[Saved entries]
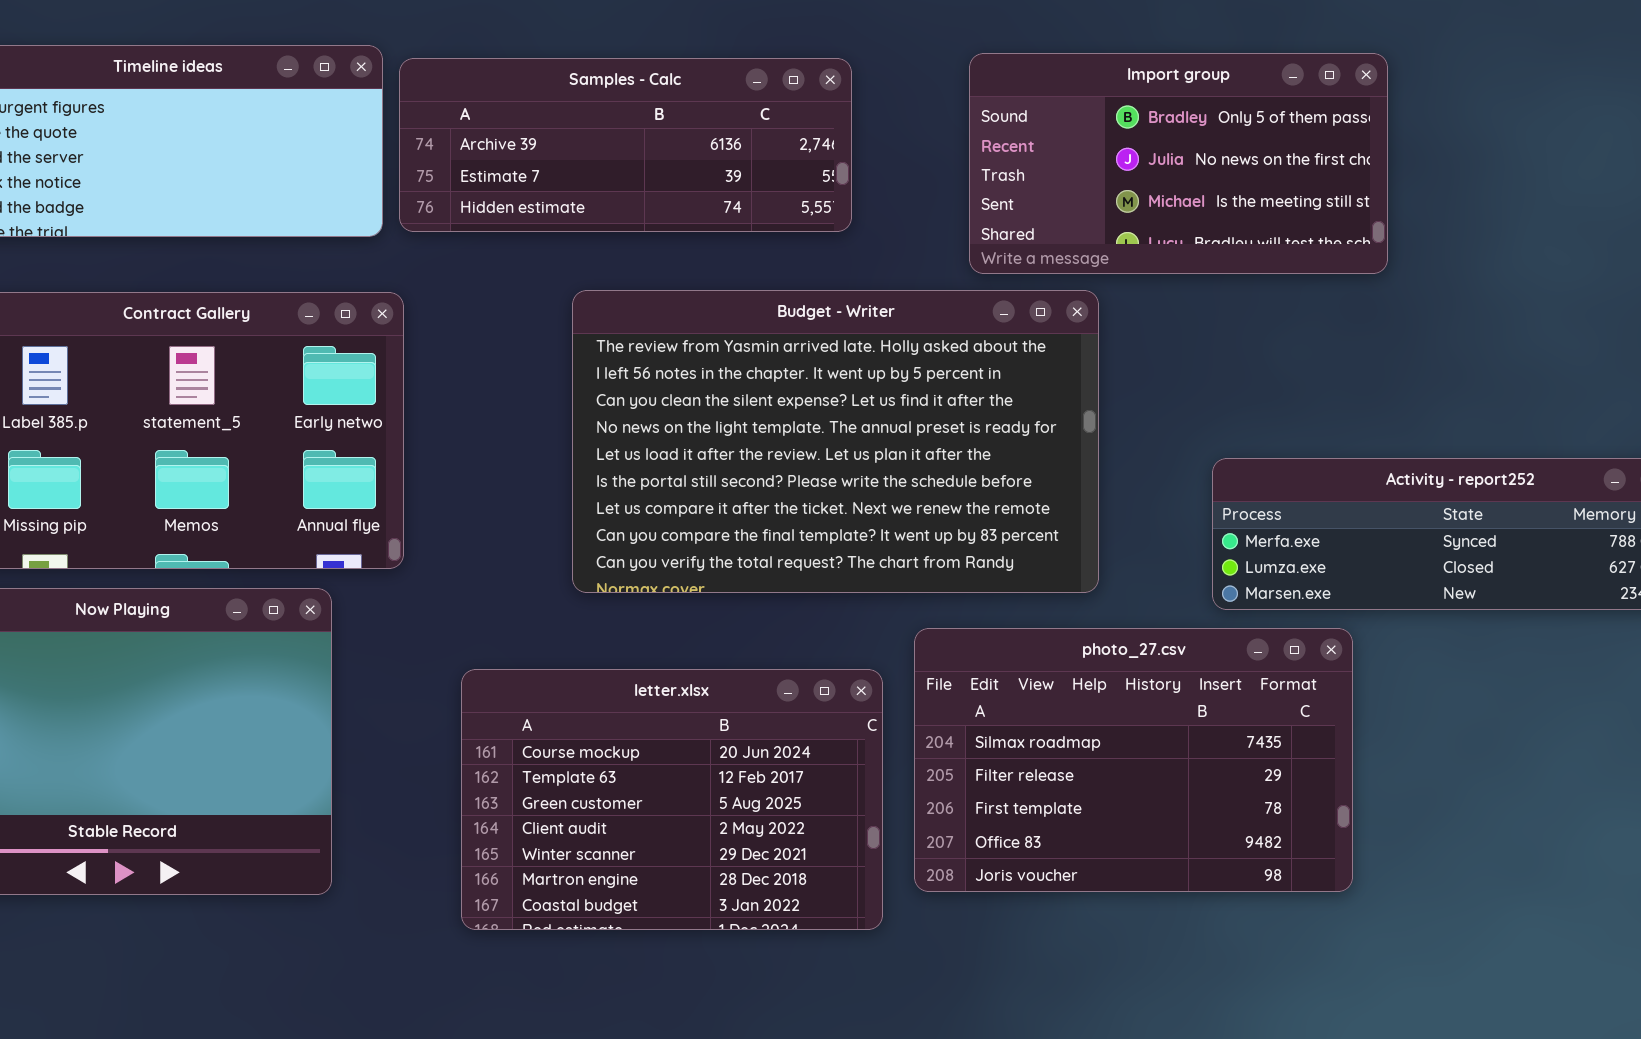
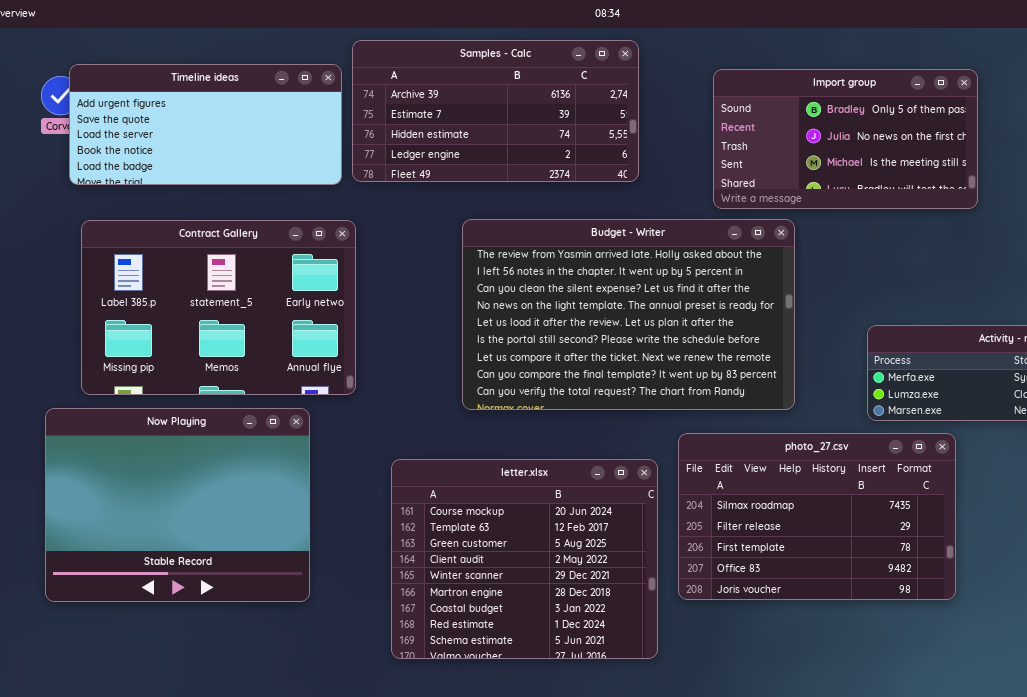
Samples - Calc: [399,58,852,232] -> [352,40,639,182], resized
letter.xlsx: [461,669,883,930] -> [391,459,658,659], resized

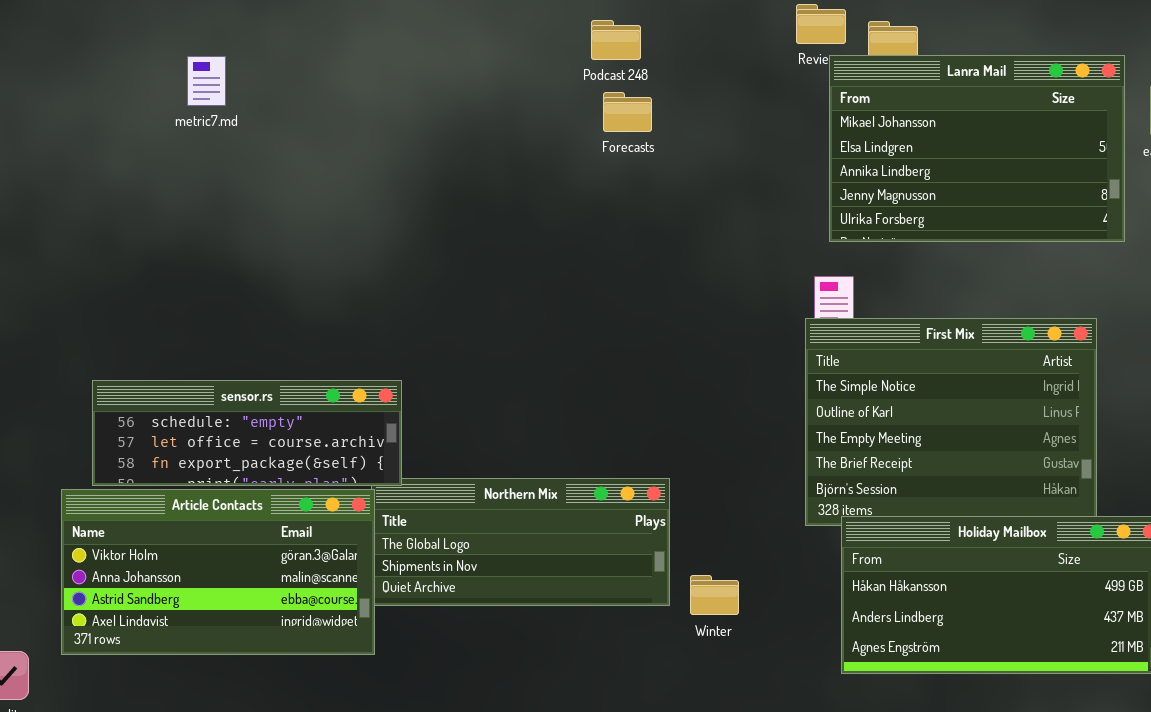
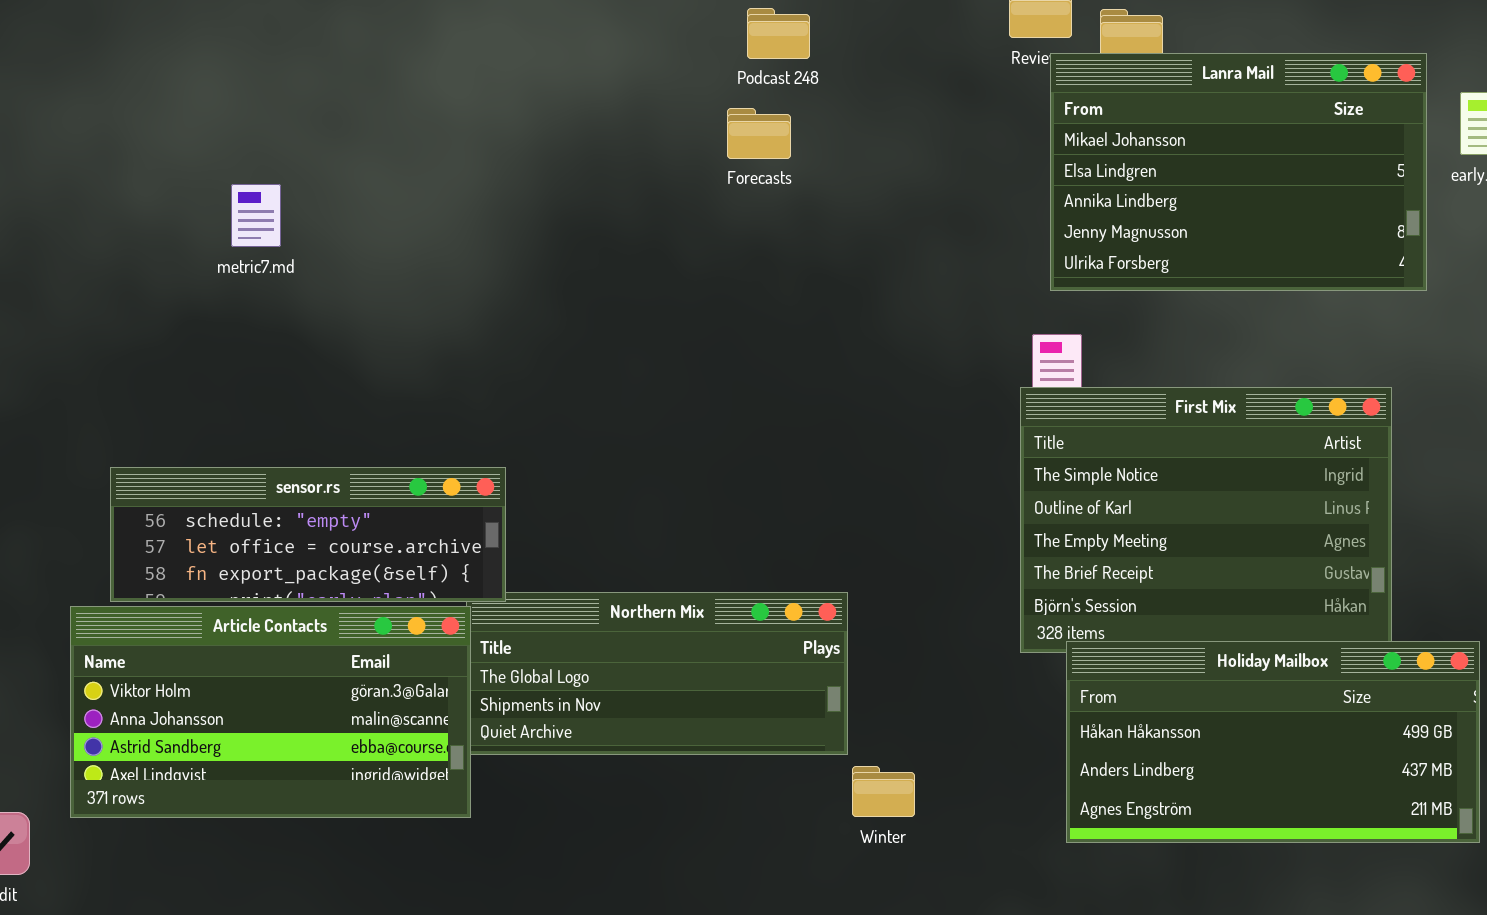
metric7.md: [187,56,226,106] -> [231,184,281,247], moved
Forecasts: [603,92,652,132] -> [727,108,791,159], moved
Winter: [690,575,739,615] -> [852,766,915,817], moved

__WORK ITEM__. Please reproduce every record exactly, leaving the pictures out.

__WRITTEN RESPONSE__.
Samples - Calc: [399,58,852,232] -> [352,40,639,182], resized
letter.xlsx: [461,669,883,930] -> [391,459,658,659], resized

metric7.md: [187,56,226,106] -> [231,184,281,247], moved
Forecasts: [603,92,652,132] -> [727,108,791,159], moved
Winter: [690,575,739,615] -> [852,766,915,817], moved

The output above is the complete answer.